- EXERCISE INSTRUCTIONS
When you reach the line in the data below that contains "(518, 228) = (229, 325): white bucket -> none", please start repeating lines exactly, and stop after the line that contains "(534, 534) = (393, 126): red donut -> none", repeating nothing else.

◇ ◇ ◇ ◇

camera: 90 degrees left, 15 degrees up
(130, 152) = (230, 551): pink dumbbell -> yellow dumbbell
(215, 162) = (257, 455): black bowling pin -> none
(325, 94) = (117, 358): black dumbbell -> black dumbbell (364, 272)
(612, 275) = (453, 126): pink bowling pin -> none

◇ ◇ ◇ ◇

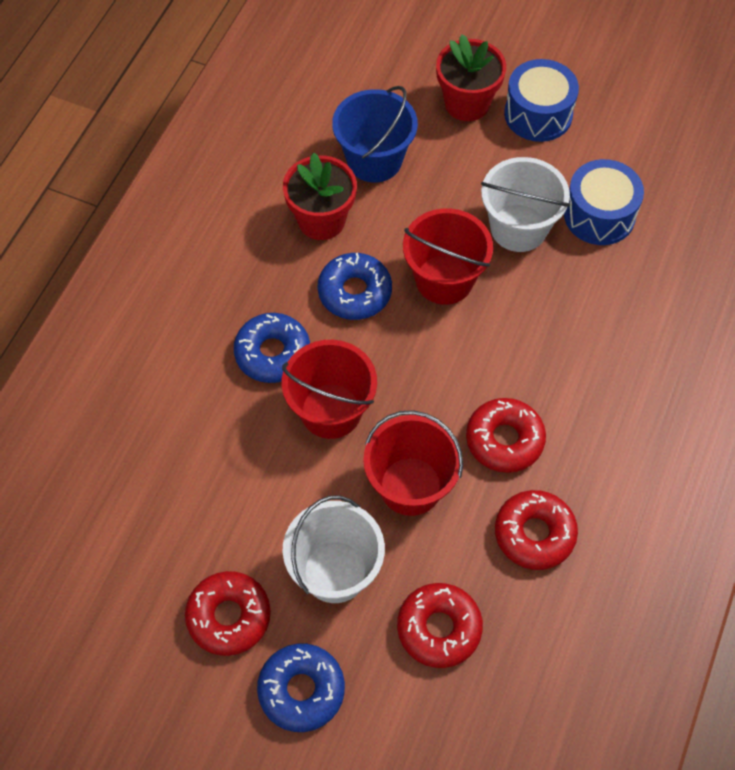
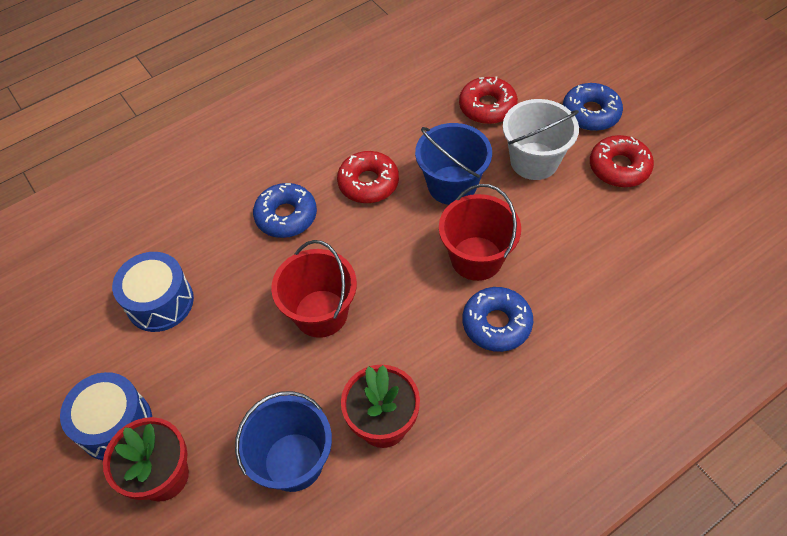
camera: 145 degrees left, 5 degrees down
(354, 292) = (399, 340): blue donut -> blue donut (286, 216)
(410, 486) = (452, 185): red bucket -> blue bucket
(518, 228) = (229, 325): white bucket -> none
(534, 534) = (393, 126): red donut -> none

◇ ◇ ◇ ◇

- RESULT OF THE EXERCISE
(518, 228) = (229, 325): white bucket -> none
(534, 534) = (393, 126): red donut -> none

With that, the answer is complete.